(DATA RECORDS)

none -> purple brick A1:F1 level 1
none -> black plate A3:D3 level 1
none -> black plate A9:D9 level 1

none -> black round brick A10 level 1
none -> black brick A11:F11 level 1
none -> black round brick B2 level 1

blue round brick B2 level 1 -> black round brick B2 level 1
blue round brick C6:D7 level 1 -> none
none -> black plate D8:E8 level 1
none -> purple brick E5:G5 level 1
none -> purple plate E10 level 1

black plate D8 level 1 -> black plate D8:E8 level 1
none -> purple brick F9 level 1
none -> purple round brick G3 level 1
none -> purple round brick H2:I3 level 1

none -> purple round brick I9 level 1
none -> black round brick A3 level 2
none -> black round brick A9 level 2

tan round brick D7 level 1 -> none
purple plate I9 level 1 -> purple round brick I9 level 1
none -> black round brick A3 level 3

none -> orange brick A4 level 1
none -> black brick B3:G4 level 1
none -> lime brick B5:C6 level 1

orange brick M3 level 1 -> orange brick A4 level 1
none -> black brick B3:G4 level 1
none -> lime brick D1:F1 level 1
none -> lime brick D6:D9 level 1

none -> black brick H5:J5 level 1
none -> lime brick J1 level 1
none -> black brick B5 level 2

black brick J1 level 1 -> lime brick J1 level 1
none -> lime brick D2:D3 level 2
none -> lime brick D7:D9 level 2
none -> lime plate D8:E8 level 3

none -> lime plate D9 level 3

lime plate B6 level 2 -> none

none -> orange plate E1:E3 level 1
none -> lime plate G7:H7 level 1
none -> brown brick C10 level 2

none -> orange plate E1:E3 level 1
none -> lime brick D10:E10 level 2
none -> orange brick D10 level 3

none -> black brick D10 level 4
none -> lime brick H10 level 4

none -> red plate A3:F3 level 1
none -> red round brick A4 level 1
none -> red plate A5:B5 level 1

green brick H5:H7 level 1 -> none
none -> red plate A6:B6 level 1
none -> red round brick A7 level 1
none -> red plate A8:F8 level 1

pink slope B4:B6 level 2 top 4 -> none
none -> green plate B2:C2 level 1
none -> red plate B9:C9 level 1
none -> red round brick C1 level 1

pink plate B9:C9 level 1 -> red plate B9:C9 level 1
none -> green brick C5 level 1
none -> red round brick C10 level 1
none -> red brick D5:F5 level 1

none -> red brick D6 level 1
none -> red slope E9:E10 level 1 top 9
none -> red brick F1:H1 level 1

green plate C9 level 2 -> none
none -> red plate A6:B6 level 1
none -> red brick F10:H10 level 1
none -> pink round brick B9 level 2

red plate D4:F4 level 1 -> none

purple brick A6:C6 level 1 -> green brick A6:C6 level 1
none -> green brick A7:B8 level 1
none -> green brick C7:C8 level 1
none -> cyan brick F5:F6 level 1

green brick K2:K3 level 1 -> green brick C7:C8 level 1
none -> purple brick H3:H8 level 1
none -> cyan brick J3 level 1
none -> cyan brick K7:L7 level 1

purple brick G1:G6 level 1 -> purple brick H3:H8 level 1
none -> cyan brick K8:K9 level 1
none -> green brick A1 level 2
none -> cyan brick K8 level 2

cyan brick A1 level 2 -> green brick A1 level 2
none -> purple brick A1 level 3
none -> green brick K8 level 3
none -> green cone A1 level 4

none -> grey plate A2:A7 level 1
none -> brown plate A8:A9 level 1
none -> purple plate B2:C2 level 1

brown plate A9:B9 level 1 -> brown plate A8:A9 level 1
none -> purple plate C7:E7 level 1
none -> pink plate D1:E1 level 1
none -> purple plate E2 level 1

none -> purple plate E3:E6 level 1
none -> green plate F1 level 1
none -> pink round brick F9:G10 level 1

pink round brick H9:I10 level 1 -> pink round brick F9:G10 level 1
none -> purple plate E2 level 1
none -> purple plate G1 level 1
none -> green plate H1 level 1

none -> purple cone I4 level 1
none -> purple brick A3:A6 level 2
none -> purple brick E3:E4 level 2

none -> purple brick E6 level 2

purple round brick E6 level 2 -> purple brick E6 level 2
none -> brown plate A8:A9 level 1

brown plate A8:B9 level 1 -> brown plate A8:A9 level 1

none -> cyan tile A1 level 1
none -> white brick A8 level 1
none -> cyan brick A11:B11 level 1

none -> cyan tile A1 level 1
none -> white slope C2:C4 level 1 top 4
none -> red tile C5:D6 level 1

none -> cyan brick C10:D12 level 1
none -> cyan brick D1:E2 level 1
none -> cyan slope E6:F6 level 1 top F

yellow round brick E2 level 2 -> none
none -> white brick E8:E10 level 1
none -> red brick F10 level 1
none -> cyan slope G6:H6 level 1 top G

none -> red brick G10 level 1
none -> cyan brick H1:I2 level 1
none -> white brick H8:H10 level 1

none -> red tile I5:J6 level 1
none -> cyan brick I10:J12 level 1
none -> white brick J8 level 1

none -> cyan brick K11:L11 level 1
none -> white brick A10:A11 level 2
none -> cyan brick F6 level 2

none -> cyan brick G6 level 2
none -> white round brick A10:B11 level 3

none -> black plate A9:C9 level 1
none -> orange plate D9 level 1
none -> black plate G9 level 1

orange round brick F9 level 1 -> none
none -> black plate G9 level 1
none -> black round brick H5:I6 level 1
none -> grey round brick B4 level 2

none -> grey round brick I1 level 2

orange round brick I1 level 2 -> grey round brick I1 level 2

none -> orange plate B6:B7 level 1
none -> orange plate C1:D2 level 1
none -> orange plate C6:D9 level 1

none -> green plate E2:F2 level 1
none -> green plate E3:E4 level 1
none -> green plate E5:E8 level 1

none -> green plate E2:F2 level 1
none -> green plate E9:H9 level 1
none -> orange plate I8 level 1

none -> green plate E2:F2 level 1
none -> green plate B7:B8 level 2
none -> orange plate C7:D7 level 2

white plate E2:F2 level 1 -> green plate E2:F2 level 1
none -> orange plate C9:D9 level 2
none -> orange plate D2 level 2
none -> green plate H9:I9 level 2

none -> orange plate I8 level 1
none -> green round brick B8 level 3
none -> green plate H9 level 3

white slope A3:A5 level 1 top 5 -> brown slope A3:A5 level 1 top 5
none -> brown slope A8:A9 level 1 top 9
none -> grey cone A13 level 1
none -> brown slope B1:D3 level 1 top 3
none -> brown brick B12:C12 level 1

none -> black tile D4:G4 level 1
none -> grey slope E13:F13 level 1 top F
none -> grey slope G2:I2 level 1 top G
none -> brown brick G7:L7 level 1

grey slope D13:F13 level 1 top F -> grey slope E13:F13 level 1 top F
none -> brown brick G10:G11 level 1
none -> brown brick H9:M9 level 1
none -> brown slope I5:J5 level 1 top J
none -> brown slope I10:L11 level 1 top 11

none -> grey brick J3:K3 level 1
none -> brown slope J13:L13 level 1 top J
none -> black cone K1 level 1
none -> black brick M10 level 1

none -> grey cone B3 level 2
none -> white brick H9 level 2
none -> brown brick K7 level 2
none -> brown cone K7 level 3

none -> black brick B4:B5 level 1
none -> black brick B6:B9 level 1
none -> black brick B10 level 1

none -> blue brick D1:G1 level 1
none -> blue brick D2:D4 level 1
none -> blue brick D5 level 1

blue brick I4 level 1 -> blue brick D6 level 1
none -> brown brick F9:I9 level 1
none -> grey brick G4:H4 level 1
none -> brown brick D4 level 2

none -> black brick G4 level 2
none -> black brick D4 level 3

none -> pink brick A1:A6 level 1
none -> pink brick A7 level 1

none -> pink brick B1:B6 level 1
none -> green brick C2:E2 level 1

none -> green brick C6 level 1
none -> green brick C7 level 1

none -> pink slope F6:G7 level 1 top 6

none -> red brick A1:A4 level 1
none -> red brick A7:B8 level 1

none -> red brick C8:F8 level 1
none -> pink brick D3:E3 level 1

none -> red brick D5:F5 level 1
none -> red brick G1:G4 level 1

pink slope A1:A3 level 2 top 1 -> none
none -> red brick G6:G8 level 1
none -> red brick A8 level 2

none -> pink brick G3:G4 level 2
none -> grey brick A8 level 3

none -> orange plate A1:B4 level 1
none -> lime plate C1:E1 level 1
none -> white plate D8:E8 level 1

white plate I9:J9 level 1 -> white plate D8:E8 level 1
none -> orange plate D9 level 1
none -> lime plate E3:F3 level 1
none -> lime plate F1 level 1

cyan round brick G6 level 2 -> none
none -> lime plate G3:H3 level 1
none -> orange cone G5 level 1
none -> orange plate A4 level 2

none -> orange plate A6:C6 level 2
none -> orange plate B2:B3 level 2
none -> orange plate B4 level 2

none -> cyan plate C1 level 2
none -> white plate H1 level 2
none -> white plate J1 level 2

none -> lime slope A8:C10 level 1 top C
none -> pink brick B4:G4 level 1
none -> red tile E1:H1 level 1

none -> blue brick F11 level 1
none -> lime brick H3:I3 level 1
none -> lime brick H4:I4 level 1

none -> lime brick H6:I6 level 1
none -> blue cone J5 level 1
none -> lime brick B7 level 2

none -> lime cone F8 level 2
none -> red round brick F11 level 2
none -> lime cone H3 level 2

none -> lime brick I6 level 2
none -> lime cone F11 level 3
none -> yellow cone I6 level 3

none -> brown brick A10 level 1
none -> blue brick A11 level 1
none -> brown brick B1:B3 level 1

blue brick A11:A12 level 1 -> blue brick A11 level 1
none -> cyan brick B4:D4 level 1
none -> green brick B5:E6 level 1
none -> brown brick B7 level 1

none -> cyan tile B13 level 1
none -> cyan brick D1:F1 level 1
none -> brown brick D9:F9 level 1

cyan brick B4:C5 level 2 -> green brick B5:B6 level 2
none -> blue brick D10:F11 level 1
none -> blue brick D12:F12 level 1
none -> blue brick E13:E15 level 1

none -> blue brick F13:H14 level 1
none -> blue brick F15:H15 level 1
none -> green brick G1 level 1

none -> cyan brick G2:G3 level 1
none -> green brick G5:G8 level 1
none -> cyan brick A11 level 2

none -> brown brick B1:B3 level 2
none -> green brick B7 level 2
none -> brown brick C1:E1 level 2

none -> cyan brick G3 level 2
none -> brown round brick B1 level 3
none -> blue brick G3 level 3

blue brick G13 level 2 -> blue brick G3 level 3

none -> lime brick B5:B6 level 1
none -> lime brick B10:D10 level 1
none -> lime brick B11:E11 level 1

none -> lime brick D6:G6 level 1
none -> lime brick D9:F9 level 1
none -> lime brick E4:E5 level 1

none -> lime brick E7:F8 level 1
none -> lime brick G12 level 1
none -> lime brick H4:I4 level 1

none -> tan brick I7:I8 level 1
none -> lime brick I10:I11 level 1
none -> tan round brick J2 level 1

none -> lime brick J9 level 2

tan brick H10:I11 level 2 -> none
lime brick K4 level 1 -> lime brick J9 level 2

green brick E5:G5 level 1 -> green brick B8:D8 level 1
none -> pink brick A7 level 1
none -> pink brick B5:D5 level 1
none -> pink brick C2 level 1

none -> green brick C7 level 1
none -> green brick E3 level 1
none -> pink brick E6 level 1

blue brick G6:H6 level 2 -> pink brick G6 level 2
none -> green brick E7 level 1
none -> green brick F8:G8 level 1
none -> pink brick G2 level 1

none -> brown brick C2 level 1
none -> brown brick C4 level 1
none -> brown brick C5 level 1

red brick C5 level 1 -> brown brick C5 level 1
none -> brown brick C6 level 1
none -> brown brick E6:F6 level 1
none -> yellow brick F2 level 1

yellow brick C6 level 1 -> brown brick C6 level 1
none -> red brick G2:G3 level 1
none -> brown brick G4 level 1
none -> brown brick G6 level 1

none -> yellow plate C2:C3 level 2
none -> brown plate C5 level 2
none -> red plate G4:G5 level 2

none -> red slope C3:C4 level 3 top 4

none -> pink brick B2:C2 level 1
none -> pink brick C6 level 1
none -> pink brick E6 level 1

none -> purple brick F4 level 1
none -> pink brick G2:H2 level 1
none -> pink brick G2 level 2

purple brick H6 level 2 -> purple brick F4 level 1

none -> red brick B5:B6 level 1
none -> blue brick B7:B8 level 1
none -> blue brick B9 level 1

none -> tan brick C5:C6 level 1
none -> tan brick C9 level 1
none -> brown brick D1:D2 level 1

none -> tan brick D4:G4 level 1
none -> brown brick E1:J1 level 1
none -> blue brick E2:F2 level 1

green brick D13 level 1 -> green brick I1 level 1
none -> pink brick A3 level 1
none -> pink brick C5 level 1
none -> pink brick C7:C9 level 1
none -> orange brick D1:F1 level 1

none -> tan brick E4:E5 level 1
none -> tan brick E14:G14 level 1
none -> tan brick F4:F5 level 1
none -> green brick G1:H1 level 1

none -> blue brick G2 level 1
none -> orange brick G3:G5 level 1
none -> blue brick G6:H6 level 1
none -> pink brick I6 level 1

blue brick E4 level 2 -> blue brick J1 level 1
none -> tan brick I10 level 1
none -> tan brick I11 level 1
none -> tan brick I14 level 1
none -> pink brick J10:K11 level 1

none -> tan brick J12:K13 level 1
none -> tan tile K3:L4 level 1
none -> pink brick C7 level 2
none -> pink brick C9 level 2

(End DATA RECORDS)

• _TASK DESCRIPTION_
Using the entries shown above, reproduce verbatim the lines from the line bearing "none -> pink brick C2 level 1" to the line bearing "none -> red plate G4:G5 level 2", inclusive.

• _SOLUTION BELOW_
none -> pink brick C2 level 1

none -> green brick C7 level 1
none -> green brick E3 level 1
none -> pink brick E6 level 1

blue brick G6:H6 level 2 -> pink brick G6 level 2
none -> green brick E7 level 1
none -> green brick F8:G8 level 1
none -> pink brick G2 level 1

none -> brown brick C2 level 1
none -> brown brick C4 level 1
none -> brown brick C5 level 1

red brick C5 level 1 -> brown brick C5 level 1
none -> brown brick C6 level 1
none -> brown brick E6:F6 level 1
none -> yellow brick F2 level 1

yellow brick C6 level 1 -> brown brick C6 level 1
none -> red brick G2:G3 level 1
none -> brown brick G4 level 1
none -> brown brick G6 level 1

none -> yellow plate C2:C3 level 2
none -> brown plate C5 level 2
none -> red plate G4:G5 level 2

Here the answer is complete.